What to work on - Copy the material below word for word, leaving out the pictures.

Data supplied -
╭──

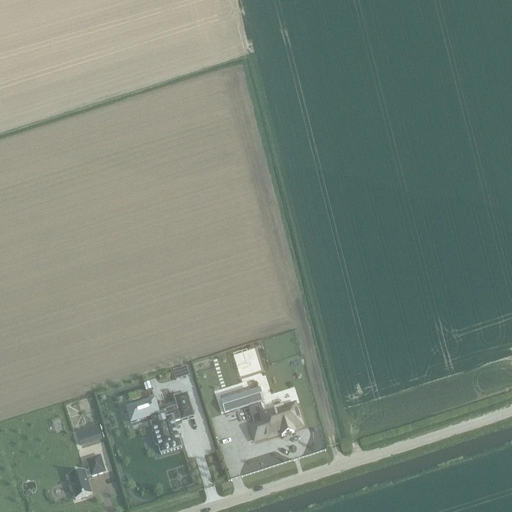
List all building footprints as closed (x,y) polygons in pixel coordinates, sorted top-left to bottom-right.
[(184,368),(173,372),(175,379),(187,375),(184,368)] [(249,390),(220,399),(225,414),(249,406),(255,425),(250,427),(254,440),(266,436),(267,439),(281,434),(282,437),(294,433),(293,430),(302,427),(295,405),(286,408),(285,405),(273,409),(273,411),(261,415),(257,404),(263,402),(259,391),(250,394),(249,390)] [(155,400),(133,407),(138,421),(152,417),(154,424),(151,425),(154,435),(152,435),(156,446),(158,446),(161,456),(182,449),(178,436),(179,436),(177,430),(176,431),(174,423),(181,420),(182,421),(194,418),(187,395),(174,399),(177,408),(159,414),(155,400)] [(84,432),(77,434),(80,444),(87,442),(84,432)] [(84,472),(68,477),(75,501),(92,495),(86,478),(93,476),(93,477),(105,473),(100,457),(88,461),(92,471),(85,474),(84,472)]
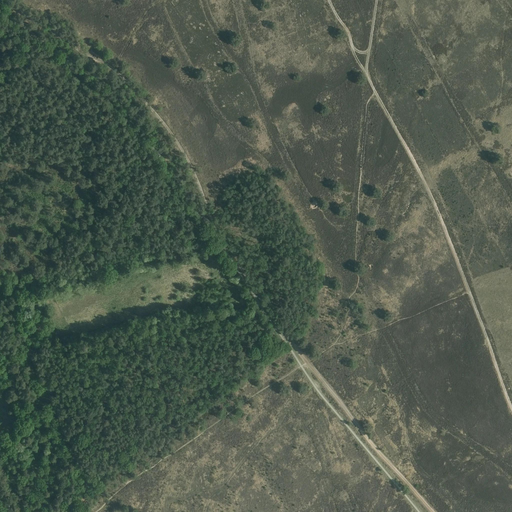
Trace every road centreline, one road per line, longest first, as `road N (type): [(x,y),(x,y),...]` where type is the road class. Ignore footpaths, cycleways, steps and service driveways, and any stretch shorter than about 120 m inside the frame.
road 1 (track): [(432,511),(284,333),(222,237),(164,123),(108,65),(1,0)]
road 2 (track): [(511,409),(436,208),(328,0)]
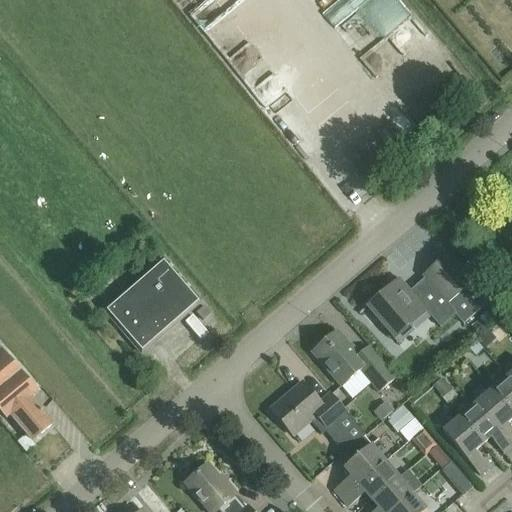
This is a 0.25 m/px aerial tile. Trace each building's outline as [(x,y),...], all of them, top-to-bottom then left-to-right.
[(341,0),(349,0),(357,22),(378,15),(372,0),(340,0),(341,0)] [(399,279),(365,308),(381,327),(374,333),(386,346),(426,313),(440,328),(455,316),(463,325),(491,301),(450,253),(422,278),(424,281),(410,292),(399,279)] [(141,354),(200,303),(163,261),(104,311),(141,354)] [(203,321),(210,315),(204,307),(196,314),(203,321)] [(355,354),(348,345),(337,333),(312,355),(341,388),(360,372),(379,393),(394,380),(368,350),(359,357),(356,354),(355,354)] [(495,340),(489,333),(478,342),(484,349),(495,340)] [(469,348),(475,356),(482,349),(476,342),(469,348)] [(0,412),(6,419),(10,416),(26,436),(32,443),(53,426),(31,400),(38,395),(21,374),(6,357),(0,349),(0,412)] [(511,383),(507,377),(490,391),(511,416),(511,383)] [(318,404),(301,384),(270,412),(292,437),(315,417),(327,430),(345,414),(329,395),(318,404)] [(511,433),(506,426),(511,420),(511,416),(490,391),(474,405),(511,450),(511,449),(511,433)] [(380,423),(394,411),(386,402),(373,414),(380,423)] [(504,456),(511,450),(474,405),(458,418),(482,447),(490,440),(504,456)] [(474,453),(482,447),(458,418),(442,432),(479,477),(488,470),(474,453)] [(422,430),(410,440),(424,457),(436,447),(422,430)] [(26,436),(18,443),(27,453),(35,446),(32,443),(26,436)] [(341,501),(385,463),(371,446),(343,470),(350,479),(334,492),(341,501)] [(385,463),(341,501),(347,509),(364,495),(371,503),(399,479),(385,463)] [(222,484),(206,466),(194,477),(194,478),(184,486),(206,511),(216,511),(217,511),(249,511),(247,509),(245,511),(234,498),(236,496),(224,482),(222,484)] [(463,496),(472,489),(462,476),(452,484),(463,496)] [(392,511),(412,496),(399,479),(371,503),(378,511),(376,511),(392,511)] [(426,511),(412,496),(392,511),(426,511)]
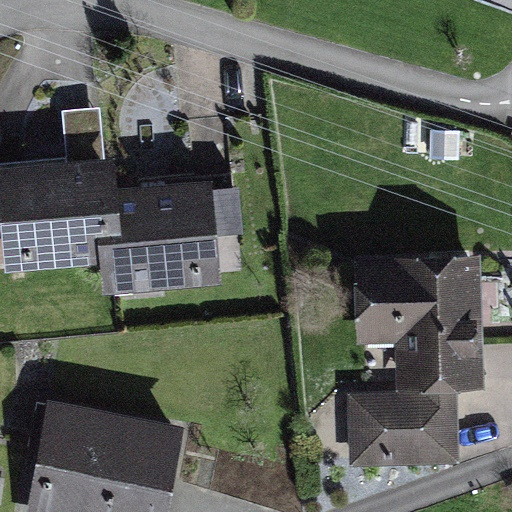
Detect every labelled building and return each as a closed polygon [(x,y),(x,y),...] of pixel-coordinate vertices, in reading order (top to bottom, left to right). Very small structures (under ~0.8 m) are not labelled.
[(434,0),(461,8),(463,0),(434,0)] [(0,179),(0,282),(99,273),(93,205),(89,171),(0,179)] [(99,273),(102,307),(211,297),(201,195),(93,205),(99,273)] [(480,386),(474,250),(352,255),(355,338),(394,336),(396,382),(357,384),(361,465),(454,461),(450,387),(480,386)] [(160,511),(178,417),(46,393),(24,511),(160,511)]
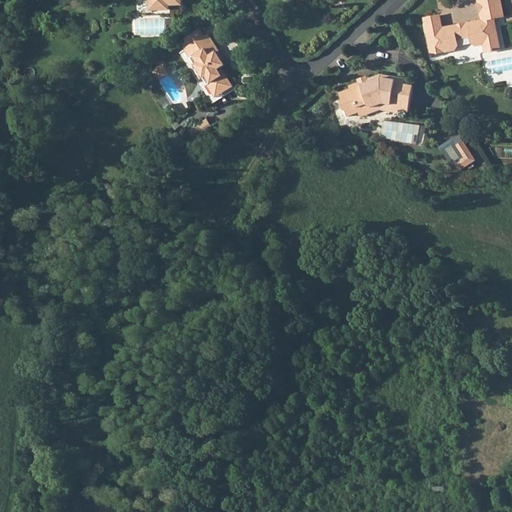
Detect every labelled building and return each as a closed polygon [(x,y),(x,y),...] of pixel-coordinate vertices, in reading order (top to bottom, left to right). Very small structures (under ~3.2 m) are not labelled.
[(151,0),(151,10),(169,10),(169,5),(182,5),(181,0),(151,0)] [(504,17),(500,0),(478,0),(482,21),(443,28),(440,15),(428,18),(430,31),(427,31),(432,54),(444,52),(444,50),(446,50),(447,52),(455,50),(458,45),(457,39),(471,36),(472,43),(477,46),(484,44),(486,53),(501,50),(496,27),(492,28),(490,20),(504,17)] [(184,50),(191,60),(194,58),(216,93),(230,84),(220,69),(225,66),(222,62),(216,53),(218,51),(208,34),(184,50)] [(218,51),(216,53),(222,62),(224,60),(218,51)] [(194,58),(191,60),(215,99),(232,88),(230,84),(216,93),(194,58)] [(164,68),(155,74),(161,82),(169,77),(164,68)] [(361,85),(359,84),(351,87),(352,90),(341,94),(344,99),(341,102),(344,110),(348,112),(350,117),(362,114),(360,108),(370,105),(371,108),(374,108),(385,105),(392,106),(392,107),(398,108),(401,112),(409,113),(414,88),(406,86),(407,80),(383,74),(371,78),(369,82),(361,85)] [(361,83),(359,84),(361,85),(369,82),(371,78),(369,79),(368,77),(360,80),(361,83)] [(360,108),(362,114),(364,118),(382,112),(400,115),(401,112),(398,108),(392,107),(392,106),(385,105),(374,108),(371,108),(370,105),(360,108)] [(198,141),(216,131),(209,119),(191,129),(198,141)] [(459,169),(463,176),(480,166),(467,147),(460,151),(468,163),(459,169)]
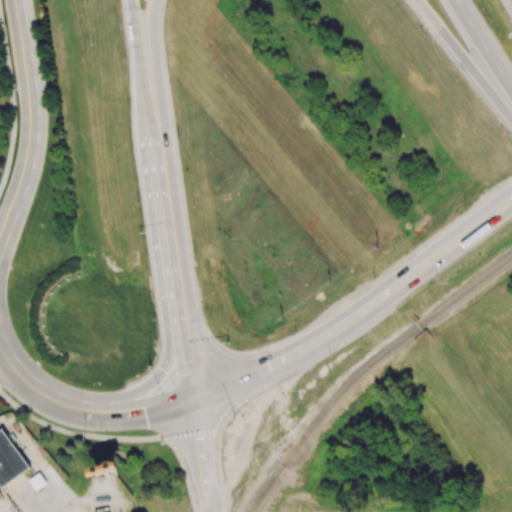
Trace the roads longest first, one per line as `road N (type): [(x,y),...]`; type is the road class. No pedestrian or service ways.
road 1 (motorway): [(190,304),(155,0),(446,37),(511,117)]
road 2 (residential): [(19,0),(35,124),(0,251),(3,346),(27,381),(67,406),(133,410),(194,394)]
road 3 (secondary): [(511,196),(296,355),(194,394)]
road 4 (motorway): [(143,92),(174,313)]
road 5 (motorway): [(174,313),(174,351),(157,382),(112,404),(67,406)]
road 6 (secondary): [(206,484),(218,418),(296,355)]
road 7 (motorway): [(304,349),(233,361),(211,347),(190,304)]
road 8 (tertiary): [(101,411),(170,432),(206,484)]
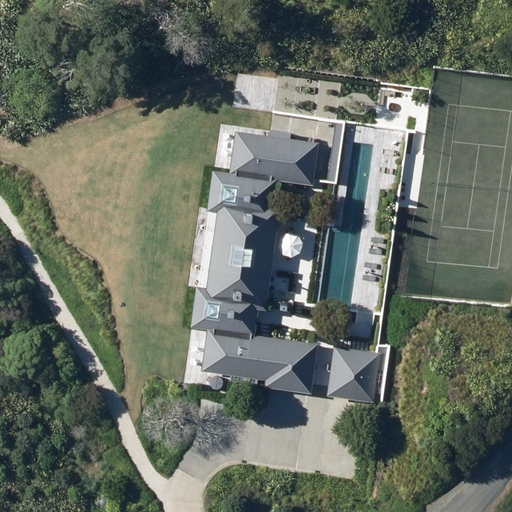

╰──

Answer to this problem -
List all building footprints as closed (x,y) polygons in pixel coordinates, sorted top-left to bottom-right.
[(184,368),(173,372),(175,379),(187,375),(184,368)] [(249,390),(220,399),(225,414),(249,406),(255,425),(250,427),(254,440),(266,436),(267,439),(281,434),(282,437),(294,433),(293,430),(302,427),(295,405),(286,408),(285,405),(273,409),(273,411),(261,415),(257,404),(263,402),(259,391),(250,394),(249,390)] [(155,400),(133,407),(138,421),(152,417),(154,424),(151,425),(154,435),(152,435),(156,446),(158,446),(161,456),(182,449),(178,436),(179,436),(177,430),(176,431),(174,423),(181,420),(182,421),(194,418),(187,395),(174,399),(177,408),(159,414),(155,400)] [(84,432),(77,434),(80,444),(87,442),(84,432)] [(84,472),(68,477),(75,501),(92,495),(86,478),(93,476),(93,477),(105,473),(100,457),(88,461),(92,471),(85,474),(84,472)]
Trace every road centreline, one road per line, longest first, as `road N (type): [(x,y),(x,y),...]` where type is the road class. Ignore footpaths, cycleways, steps and service driveways, and any stretch shorter than about 120 m inside the frame.
road 1 (track): [(432,511),(284,333),(222,237),(164,123),(108,65),(1,0)]
road 2 (track): [(511,409),(436,208),(328,0)]
This is a 0.25 m/px aerial tile. Trace each building's outline as [(x,y),...], all of them, top-to-bottom then left-to-right.
[(341,0),(349,0),(357,22),(378,15),(372,0),(340,0),(341,0)] [(399,279),(365,308),(381,327),(374,333),(386,346),(426,313),(440,328),(455,316),(463,325),(491,301),(450,253),(422,278),(424,281),(410,292),(399,279)] [(141,354),(200,303),(163,261),(104,311),(141,354)] [(203,321),(210,315),(204,307),(196,314),(203,321)] [(355,354),(348,345),(337,333),(312,355),(341,388),(360,372),(379,393),(394,380),(368,350),(359,357),(356,354),(355,354)] [(495,340),(489,333),(478,342),(484,349),(495,340)] [(469,348),(475,356),(482,349),(476,342),(469,348)] [(0,412),(6,419),(10,416),(26,436),(32,443),(53,426),(31,400),(38,395),(21,374),(6,357),(0,349),(0,412)] [(511,383),(507,377),(490,391),(511,416),(511,383)] [(318,404),(301,384),(270,412),(292,437),(315,417),(327,430),(345,414),(329,395),(318,404)] [(511,433),(506,426),(511,420),(511,416),(490,391),(474,405),(511,450),(511,449),(511,433)] [(380,423),(394,411),(386,402),(373,414),(380,423)] [(504,456),(511,450),(474,405),(458,418),(482,447),(490,440),(504,456)] [(474,453),(482,447),(458,418),(442,432),(479,477),(488,470),(474,453)] [(422,430),(410,440),(424,457),(436,447),(422,430)] [(26,436),(18,443),(27,453),(35,446),(32,443),(26,436)] [(341,501),(385,463),(371,446),(343,470),(350,479),(334,492),(341,501)] [(385,463),(341,501),(347,509),(364,495),(371,503),(399,479),(385,463)] [(222,484),(206,466),(194,477),(194,478),(184,486),(206,511),(216,511),(217,511),(249,511),(247,509),(245,511),(234,498),(236,496),(224,482),(222,484)] [(463,496),(472,489),(462,476),(452,484),(463,496)] [(392,511),(412,496),(399,479),(371,503),(378,511),(376,511),(392,511)] [(426,511),(412,496),(392,511),(426,511)]
Detect every labelled building and return each as a closed polygon [(x,y),(x,y),...] of pixel-coordinate vertices, in reading order (top to bottom, left to right). Very small structures (under ~0.8 m) are not labelled.
[(434,0),(461,8),(463,0),(434,0)] [(0,179),(0,282),(99,273),(93,205),(89,171),(0,179)] [(99,273),(102,307),(211,297),(201,195),(93,205),(99,273)] [(480,386),(474,250),(352,255),(355,338),(394,336),(396,382),(357,384),(361,465),(454,461),(450,387),(480,386)] [(160,511),(178,417),(46,393),(24,511),(160,511)]
Detect every labelled building and return each as a closed polygon [(x,y),(x,y),...] of pixel-coordinate vertices, in reading order (top to bottom, left to right). Very small structures (under ~3.2 m) are not labelled.
[(151,0),(151,10),(169,10),(169,5),(182,5),(181,0),(151,0)] [(504,17),(500,0),(478,0),(482,21),(443,28),(440,15),(428,18),(430,31),(427,31),(432,54),(444,52),(444,50),(446,50),(447,52),(455,50),(458,45),(457,39),(471,36),(472,43),(477,46),(484,44),(486,53),(501,50),(496,27),(492,28),(490,20),(504,17)] [(184,50),(191,60),(194,58),(216,93),(230,84),(220,69),(225,66),(222,62),(216,53),(218,51),(208,34),(184,50)] [(218,51),(216,53),(222,62),(224,60),(218,51)] [(194,58),(191,60),(215,99),(232,88),(230,84),(216,93),(194,58)] [(164,68),(155,74),(161,82),(169,77),(164,68)] [(361,85),(359,84),(351,87),(352,90),(341,94),(344,99),(341,102),(344,110),(348,112),(350,117),(362,114),(360,108),(370,105),(371,108),(374,108),(385,105),(392,106),(392,107),(398,108),(401,112),(409,113),(414,88),(406,86),(407,80),(383,74),(371,78),(369,82),(361,85)] [(361,83),(359,84),(361,85),(369,82),(371,78),(369,79),(368,77),(360,80),(361,83)] [(360,108),(362,114),(364,118),(382,112),(400,115),(401,112),(398,108),(392,107),(392,106),(385,105),(374,108),(371,108),(370,105),(360,108)] [(198,141),(216,131),(209,119),(191,129),(198,141)] [(459,169),(463,176),(480,166),(467,147),(460,151),(468,163),(459,169)]
Trace the roads longest first, one per line as `road N (type): [(x,y),...]`; type is the road class. No pedestrian or service ways.
road 1 (motorway): [(190,304),(155,0),(446,37),(511,117)]
road 2 (residential): [(19,0),(35,124),(0,251),(3,346),(27,381),(67,406),(133,410),(194,394)]
road 3 (secondary): [(511,196),(296,355),(194,394)]
road 4 (motorway): [(143,92),(174,313)]
road 5 (motorway): [(174,313),(174,351),(157,382),(112,404),(67,406)]
road 6 (secondary): [(206,484),(218,418),(296,355)]
road 7 (motorway): [(304,349),(233,361),(211,347),(190,304)]
road 8 (tertiary): [(101,411),(170,432),(206,484)]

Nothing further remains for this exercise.